When a line below contains the string "grey", show that line.

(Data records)
☆ ☆ ☆ ☆ ☆

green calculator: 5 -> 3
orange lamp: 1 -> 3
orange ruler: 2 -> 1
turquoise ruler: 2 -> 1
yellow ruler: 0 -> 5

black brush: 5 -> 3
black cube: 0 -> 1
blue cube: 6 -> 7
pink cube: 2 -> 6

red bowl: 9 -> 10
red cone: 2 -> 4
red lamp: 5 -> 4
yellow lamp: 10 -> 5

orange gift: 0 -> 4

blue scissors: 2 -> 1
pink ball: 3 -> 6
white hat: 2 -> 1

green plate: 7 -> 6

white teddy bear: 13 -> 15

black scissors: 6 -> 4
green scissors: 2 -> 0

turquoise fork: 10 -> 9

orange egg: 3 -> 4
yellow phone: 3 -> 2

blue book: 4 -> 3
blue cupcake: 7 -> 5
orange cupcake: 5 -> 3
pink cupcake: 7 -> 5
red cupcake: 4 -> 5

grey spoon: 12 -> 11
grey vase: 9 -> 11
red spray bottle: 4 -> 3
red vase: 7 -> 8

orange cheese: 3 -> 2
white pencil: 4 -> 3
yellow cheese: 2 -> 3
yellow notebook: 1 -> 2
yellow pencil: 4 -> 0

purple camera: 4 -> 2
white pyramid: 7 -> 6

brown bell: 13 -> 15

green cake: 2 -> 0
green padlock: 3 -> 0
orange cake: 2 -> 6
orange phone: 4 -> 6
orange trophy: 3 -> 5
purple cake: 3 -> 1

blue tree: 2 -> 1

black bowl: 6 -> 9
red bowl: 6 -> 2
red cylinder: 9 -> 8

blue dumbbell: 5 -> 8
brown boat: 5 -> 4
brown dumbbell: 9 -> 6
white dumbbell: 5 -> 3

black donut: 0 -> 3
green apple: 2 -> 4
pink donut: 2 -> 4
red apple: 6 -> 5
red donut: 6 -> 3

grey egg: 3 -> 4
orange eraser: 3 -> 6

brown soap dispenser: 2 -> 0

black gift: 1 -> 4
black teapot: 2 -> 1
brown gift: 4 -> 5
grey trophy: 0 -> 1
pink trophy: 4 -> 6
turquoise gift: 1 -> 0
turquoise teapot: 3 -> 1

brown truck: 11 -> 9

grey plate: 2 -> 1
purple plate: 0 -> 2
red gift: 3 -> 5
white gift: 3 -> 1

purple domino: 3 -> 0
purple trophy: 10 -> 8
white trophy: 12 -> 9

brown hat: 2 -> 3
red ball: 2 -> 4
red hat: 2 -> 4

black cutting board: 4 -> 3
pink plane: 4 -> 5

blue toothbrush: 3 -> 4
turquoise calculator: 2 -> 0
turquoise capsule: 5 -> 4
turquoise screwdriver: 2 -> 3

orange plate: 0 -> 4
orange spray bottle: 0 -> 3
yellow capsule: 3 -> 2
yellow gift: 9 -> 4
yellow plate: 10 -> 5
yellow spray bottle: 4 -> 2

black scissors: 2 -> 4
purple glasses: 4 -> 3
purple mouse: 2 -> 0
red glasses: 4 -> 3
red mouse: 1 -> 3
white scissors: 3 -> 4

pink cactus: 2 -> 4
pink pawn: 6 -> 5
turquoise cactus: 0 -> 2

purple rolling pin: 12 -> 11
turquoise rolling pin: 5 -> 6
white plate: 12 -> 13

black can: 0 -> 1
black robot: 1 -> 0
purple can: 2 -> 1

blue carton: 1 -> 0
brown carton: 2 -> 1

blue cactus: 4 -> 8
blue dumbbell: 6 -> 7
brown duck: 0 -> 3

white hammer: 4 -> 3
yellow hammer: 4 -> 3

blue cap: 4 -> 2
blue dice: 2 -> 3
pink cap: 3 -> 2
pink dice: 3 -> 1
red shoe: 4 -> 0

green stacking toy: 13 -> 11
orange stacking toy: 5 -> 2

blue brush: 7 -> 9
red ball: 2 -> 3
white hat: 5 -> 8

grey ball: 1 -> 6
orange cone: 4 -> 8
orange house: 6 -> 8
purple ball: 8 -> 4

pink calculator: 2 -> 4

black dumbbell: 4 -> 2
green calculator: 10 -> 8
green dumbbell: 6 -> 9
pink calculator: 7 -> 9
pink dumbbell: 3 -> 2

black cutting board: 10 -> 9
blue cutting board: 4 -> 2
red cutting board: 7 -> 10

☆ ☆ ☆ ☆ ☆

> _Exercise result_:
grey spoon: 12 -> 11
grey vase: 9 -> 11
grey egg: 3 -> 4
grey trophy: 0 -> 1
grey plate: 2 -> 1
grey ball: 1 -> 6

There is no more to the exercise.